- GOAL OF THE EXERCISE:
Return every line of the records that contains the word "appoggiatura".

- SUPPLIED RECORDS:
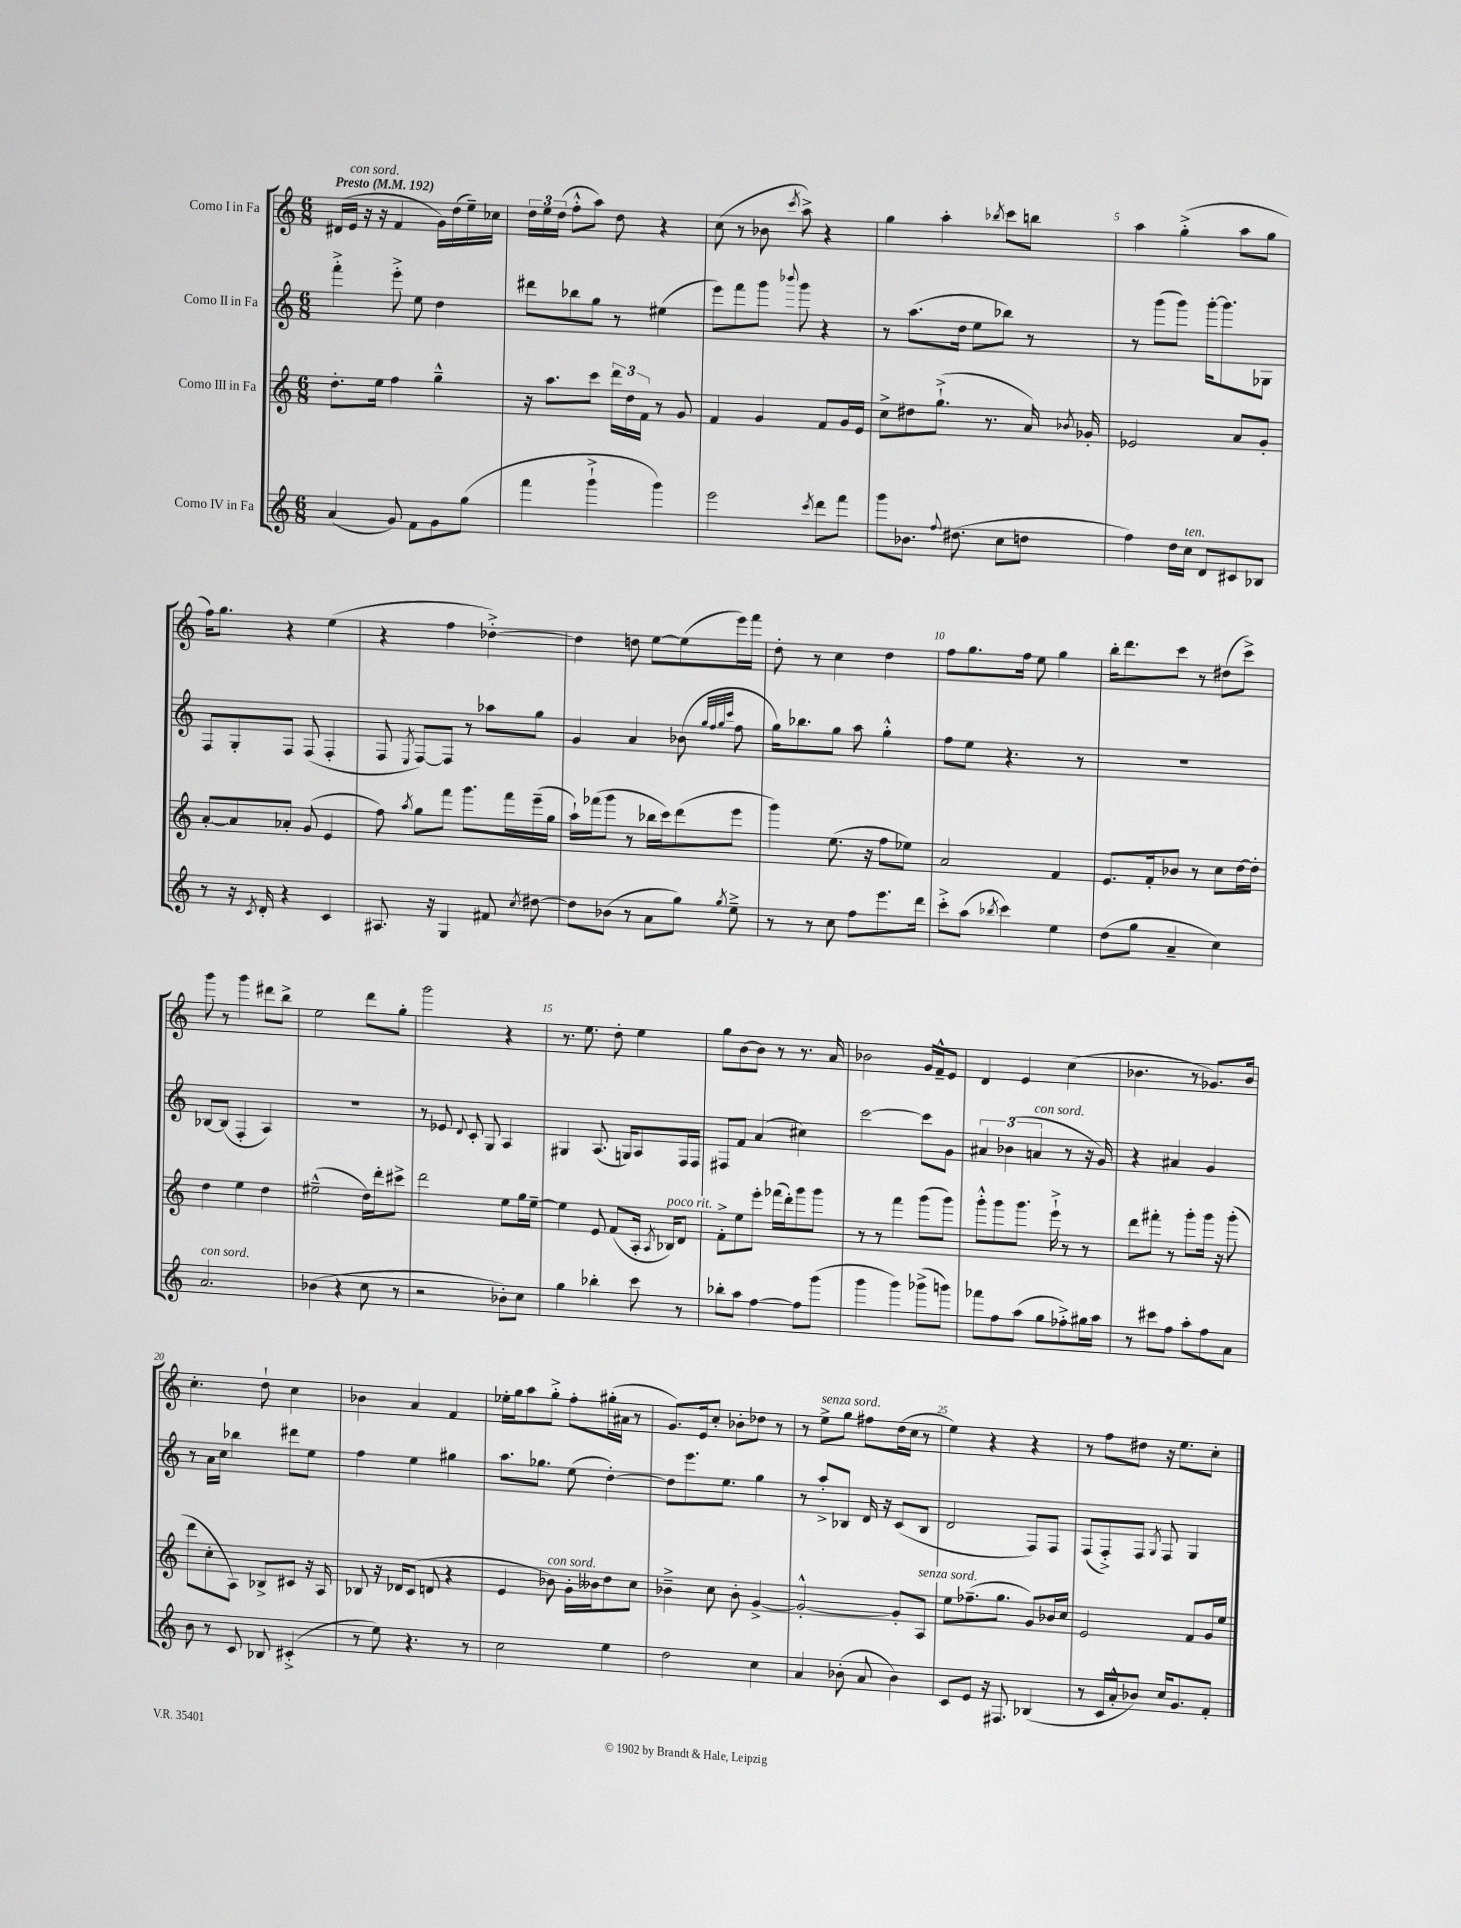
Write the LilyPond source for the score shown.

<<
\new StaffGroup <<
\new Staff = "s0" \with { instrumentName = "Corno I in Fa" } {
    \clef treble \key c \major \numericTimeSignature \time 6/8 \tempo "Presto" 4 = 192
    \autoBeamOff dis'16[( e'16]^\markup { \italic "con sord." } r16 r16 f'4 g'16[) d''16( e''16--) ces''16] |
    \tuplet 3/2 { d''16[ e''16 d''16]( } f''8[-.-^ a''8]) d''8 r4 |
    c''8( r8 bes'8 \acciaccatura { c'''8 } a''8->) r4 |
    g''4 a''4-. \acciaccatura { bes''8 } c'''8[ b''8] |
    a''4 g''4-.->( a''8[ g''8] |
    f''16[) g''8.] r4 e''4( |
    r4 f''4 des''4~-.->) |
    des''4 d''8 e''8[~ e''8( e'''16) f'''16] |
    d''8-. r8 c''4 d''4 |
    f''8[ g''8. f''16] e''8 g''4 |
    b''16[-. d'''8. c'''8] r8 dis''8[( c'''8]->) |
    g'''8 r8 g'''4 dis'''8[ b''8]-> |
    e''2 d'''8[ g''8]-. |
    g'''2 r4 |
    r8. e''8. d''8-. e''4 |
    g''8[ b'8~ b'8] r8 r8. a'16 |
    bes'2 g'16[ f'16---^ e'8] |
    d'4 e'4 c''4( |
    bes'4. r8 ges'8.[) bes'16] |
    c''4.-. d''8-! c''4 |
    bes'4 a'4 f'4 |
    ees''16[-. g''16 a''8 g''8]-.-> f''8[-. gis''16-.( ais'16] r8 |
    g'8.[) e'16 c''8]-. bes'8[-. des''8] r8 |
    r8 e''8[->^\markup { \italic "senza sord." } g''8] fis''8[ d''16( c''16] r8 |
    e''4) r4 r4 |
    r8 f''8[ dis''8] r16 e''8.[ c''8]-. \bar "|." |
}
\new Staff = "s1" \with { instrumentName = "Corno II in Fa" } {
    \clef treble \key c \major \numericTimeSignature \time 6/8
    \autoBeamOff f'''4-.-> e'''8-.-> e''8 d''4 |
    dis'''8[ bes''8 g''8] r8 eis''4( |
    e'''8[) f'''8 g'''8] \appoggiatura { bes'''8 } g'''8 r4 |
    r8 a''8.[( d''16] e''8[ bes''8]) r8 |
    r8 g'''8[( g'''8]) g'''16[~-. g'''8. ges8] |
    f8[ g8-. f8] f8( f4-. |
    f8 \acciaccatura { e8 } f8[~) f8] r8 aes''8[ g''8] |
    g'4 a'4 bes'8( \grace { g''32[ f''32 g''32 c'''32] } f''8 |
    g''16[) bes''8. g''8] a''8 g''4-.-^ |
    f''8[ e''8] r4. r8 |
    R2. |
    bes8[~ bes8]( f4-. a4) |
    R2. |
    r8 ees'8 \appoggiatura { d'8 } c'8-. g8 a4 |
    gis4 a8.( g16[) a8 f16 f16] |
    fis8[ f'8] a'4( cis''4) |
    c'''2~ c'''8[ g'8] |
    \tuplet 3/2 { ais'4 bes'4( a'4^\markup { \italic "con sord." } } r8 r16 g'16) |
    r4 ais'4 g'4 |
    r8 a'16[ c''16] bes''4 dis'''8[ e''8] |
    f''4 e''4 gis''4 |
    a''8.[ ges''8.] e''8( d''4~-.) |
    d''8[ e'''8. e''8.] g''4 |
    r8 a''8[-.-> bes8] d'16 r16 c'8[( bes8] |
    d'2 f8[) f8] |
    f8[( f8-.->) f8] \acciaccatura { g8 } f8 g4 \bar "|." |
}
\new Staff = "s2" \with { instrumentName = "Corno III in Fa" } {
    \clef treble \key c \major \numericTimeSignature \time 6/8
    \autoBeamOff d''8.[-. e''16] f''4 g''4---^ |
    r16 a''8.[ c'''8] \tuplet 3/2 { d'''16[ d''16 f'16] } r8 g'8 |
    f'4 g'4 f'8[ g'16 e'16] |
    c''8[-> dis''8 g''8.]-!->( r8. a'16) \acciaccatura { bes'8 } ges'16-. |
    ees'2 a'8[ g'8]-. |
    a'8[~-. a'8 aes'8]-. g'8( e'4 |
    f''8) \acciaccatura { a''8 } g''8[ f'''8] g'''8.[ f'''16 e'''16--( g''16] |
    a''16[-!) fes'''16( g'''8] r8 bes''16[ c'''16) d'''8( e'''8] |
    g'''4) e''8.( r16 f''8[ ees''8]) |
    a'2 f'4 |
    e'8.[ f'16-. bes'8] r8 c''8[ d''16~ d''16]-. |
    d''4 e''4 d''4 |
    eis''2---^( d''16[) d'''16-. cis'''8]-> |
    d'''2 e''8[ g''16 e''16]~-- |
    e''4 e'8 f'8[( a16]-. \acciaccatura { a8 } bes16[^\markup { \italic "poco rit." }) d'8] |
    f'8[-.-> e''8 e'''8]-. fes'''16[( d'''16-.) g'''8 g'''8] |
    r8 r8 f'''4 g'''8[( g'''8]) |
    g'''8[-.-^ g'''8 g'''8.] e'''16-!-> r8 r8 |
    d'''8[ fis'''8]-. r8 g'''8[-. g'''16] r16 g'''8-.( |
    d'''8[ c''8-. a8]) bes8[-> cis'8] r16 a16 |
    bes8 r16 des'16[ c'8]( d'8 r4 |
    e'4 bes'8^\markup { \italic "con sord." }) g'16[-. beses'16 d''8 c''8] |
    bes'4---> c''8 bes'8-. g'4~-> |
    g'2~-.-^ g'8[-. a8]^\markup { \italic "senza sord." } |
    e''8[ fes''8.--( g''8.] g'8[) bes'16 c''16] |
    e'2 f'8[ g'16 e''16] \bar "|." |
}
\new Staff = "s3" \with { instrumentName = "Corno IV in Fa" } {
    \clef treble \key c \major \numericTimeSignature \time 6/8
    \autoBeamOff a'4( g'8) f'8[ g'8 g''8]( |
    f'''4 g'''4-!-> g'''4) |
    e'''2 \acciaccatura { c'''8 } d'''8[ f'''8] |
    g'''8[ bes'8.] \appoggiatura { f''8 } dis''8.( c''8[ d''8] |
    f''4) d''16[ c''16]^\markup { \italic "ten." } d'8[ cis'8 bes8] |
    r8 r16 \acciaccatura { c'8 } d'16-. r4 c'4 |
    ais8. r16 g4 fis'8 \acciaccatura { c''8 } dis''8~ |
    dis''8[ bes'8]( r8 a'8[ g''8]) \acciaccatura { g''8 } e''8---> |
    r8 r8 c''8 f''8[ e'''8. d'''16] |
    c'''8[-.-> a''8]( \acciaccatura { bes''8 } c'''4) e''4 |
    d''8[( g''8] a'4-- c''4) |
    a'2.^\markup { \italic "con sord." } |
    bes'4( r4 c''8 r8 |
    r2 bes'8[-.) c''8] |
    g''4 bes''4-. c'''8 r8 |
    bes''8[-. a''8] f''4~ f''8[ g'''8]( |
    g'''4 g'''4) ges'''8[->( g'''8]) |
    fes'''8[ f''8 a''8]( g''8[ fes''8-.->) gis''16 a''16] |
    r8 cis'''8[ f''8] a''8[-. f''8 a'8] |
    b'8 r8 c'8 bes8 cis'4-.->( |
    r8 e''8) r4. r8 |
    c''2 e''4 |
    d''2 c''4 |
    a'4 bes'8-.( a'8 bes'4) |
    c'8[ e'8] r16 fis8. bes4( |
    r8 c'16[ a'16-.-^ bes'8]) c''16[ g'8. f'8]-. \bar "|." |
}
>>
>>
\layout { \context { \Score \override BarNumber.break-visibility = ##(#f #t #t) barNumberVisibility = #(every-nth-bar-number-visible 5) } }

- RESPONSE:
    e'''8[) f'''8 g'''8] \appoggiatura { bes'''8 } g'''8 r4 |
    r8 ees'8 \appoggiatura { d'8 } c'8-. g8 a4 |
    g'''8[ bes'8.] \appoggiatura { f''8 } dis''8.( c''8[ d''8] |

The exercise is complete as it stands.